**Required work:** Every line below that contains "minus" is to be copied.

**Input data:**

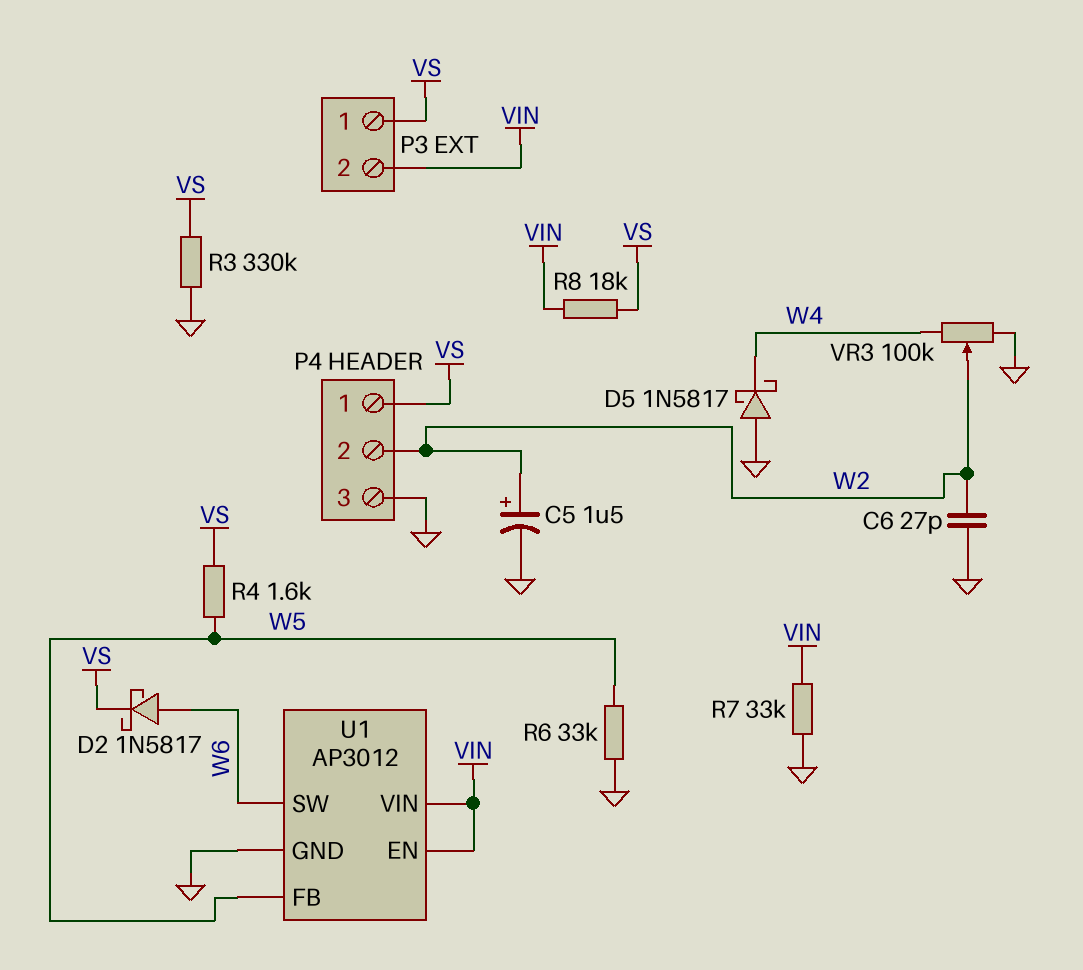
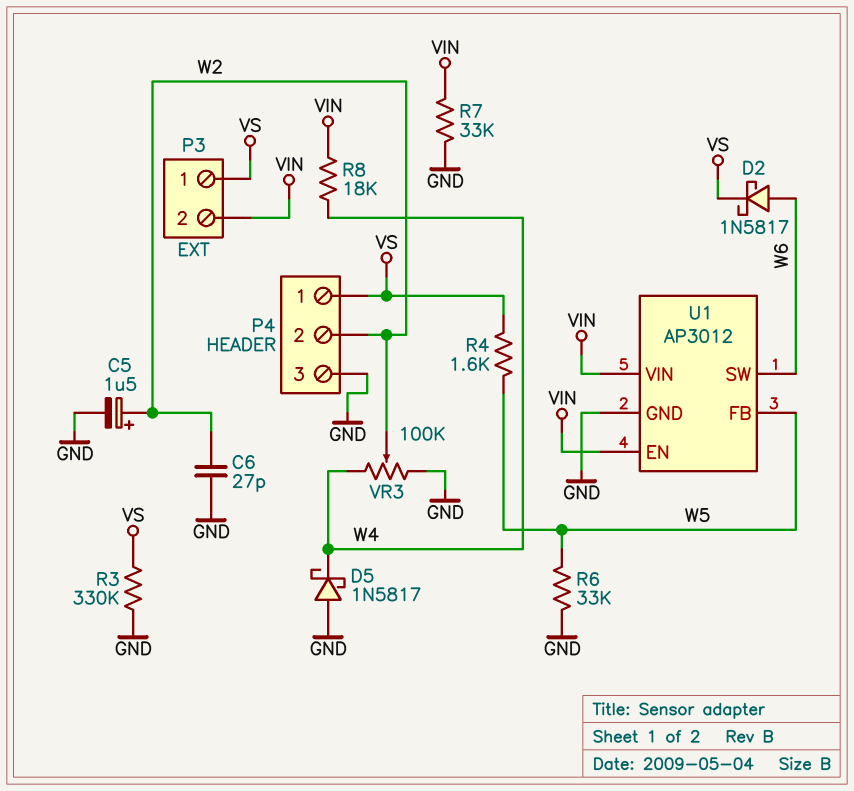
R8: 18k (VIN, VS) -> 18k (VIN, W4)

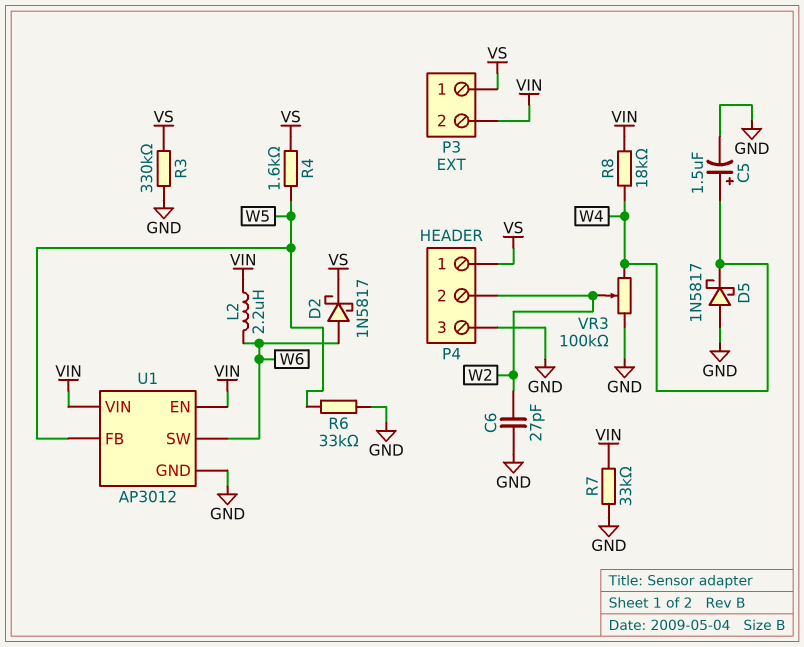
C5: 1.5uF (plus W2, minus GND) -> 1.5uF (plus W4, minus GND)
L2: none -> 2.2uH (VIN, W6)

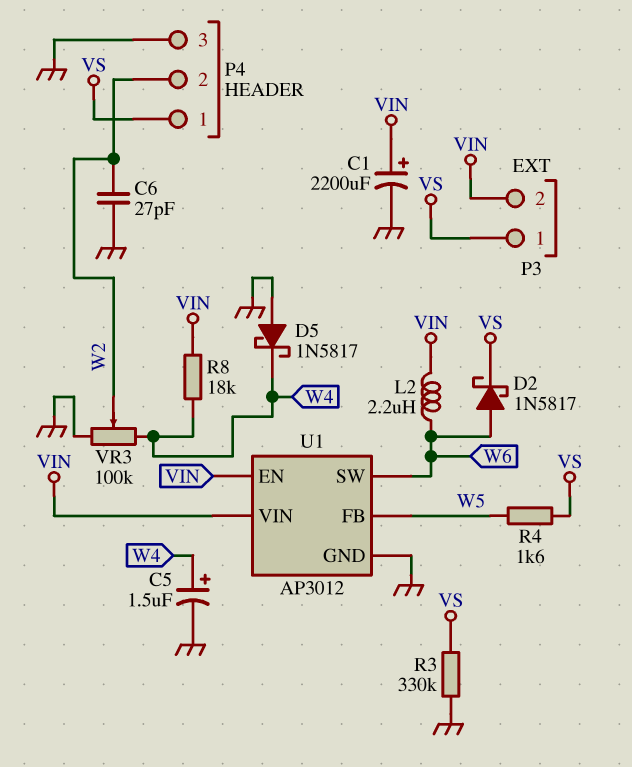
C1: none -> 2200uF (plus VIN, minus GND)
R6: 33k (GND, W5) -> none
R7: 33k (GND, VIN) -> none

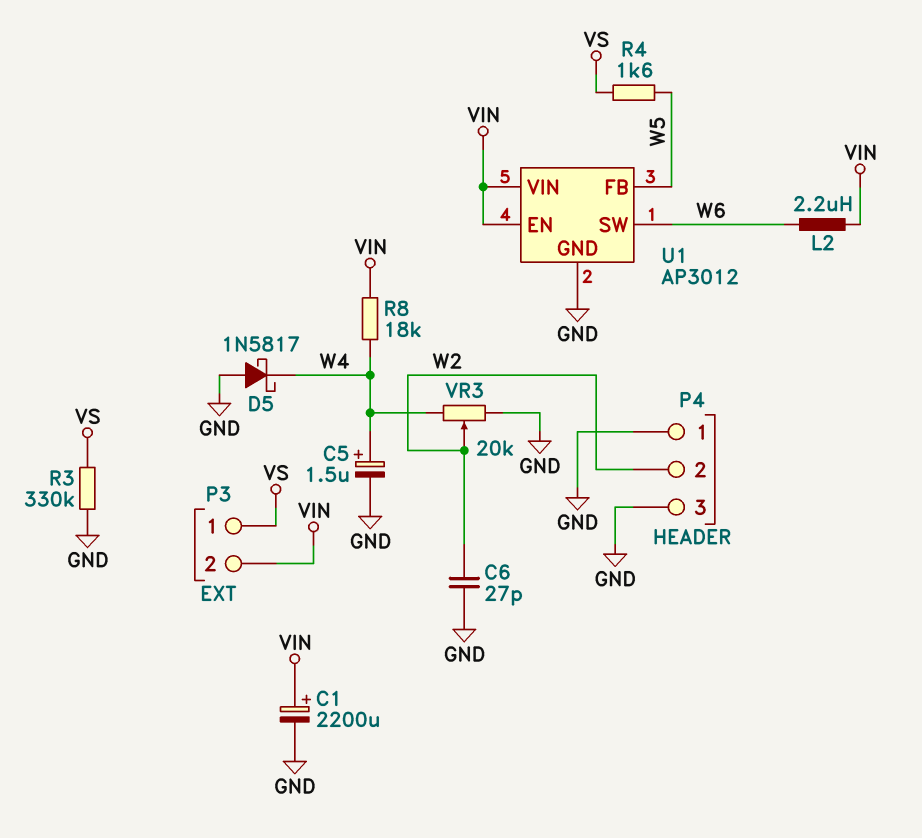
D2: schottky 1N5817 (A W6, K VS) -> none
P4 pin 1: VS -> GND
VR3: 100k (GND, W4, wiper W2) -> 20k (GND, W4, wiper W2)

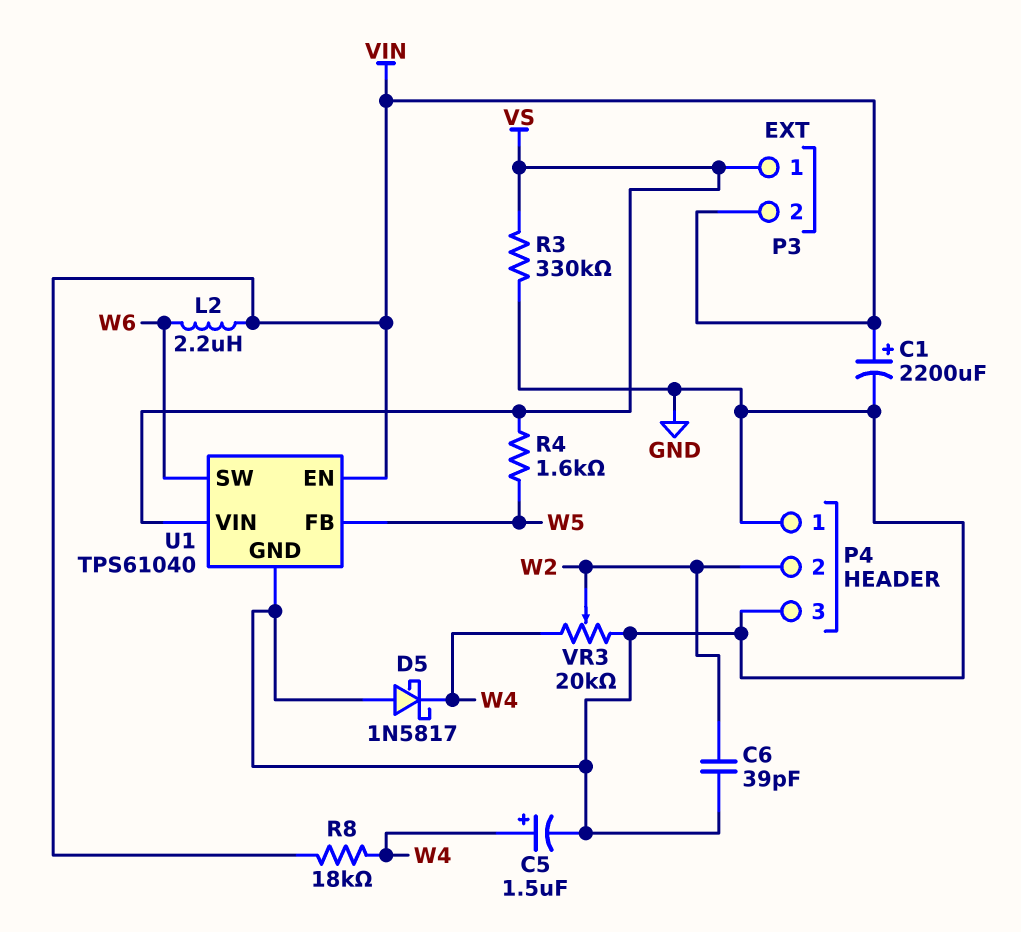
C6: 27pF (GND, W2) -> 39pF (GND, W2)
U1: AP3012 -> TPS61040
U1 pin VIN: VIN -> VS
==
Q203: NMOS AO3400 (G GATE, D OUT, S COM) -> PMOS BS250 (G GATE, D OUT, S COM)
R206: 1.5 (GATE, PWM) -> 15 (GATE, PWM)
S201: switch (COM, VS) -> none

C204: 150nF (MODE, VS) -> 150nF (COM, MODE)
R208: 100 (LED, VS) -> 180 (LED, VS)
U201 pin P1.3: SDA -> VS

**Answer to this problem:**
C5: 1.5uF (plus W2, minus GND) -> 1.5uF (plus W4, minus GND)
C1: none -> 2200uF (plus VIN, minus GND)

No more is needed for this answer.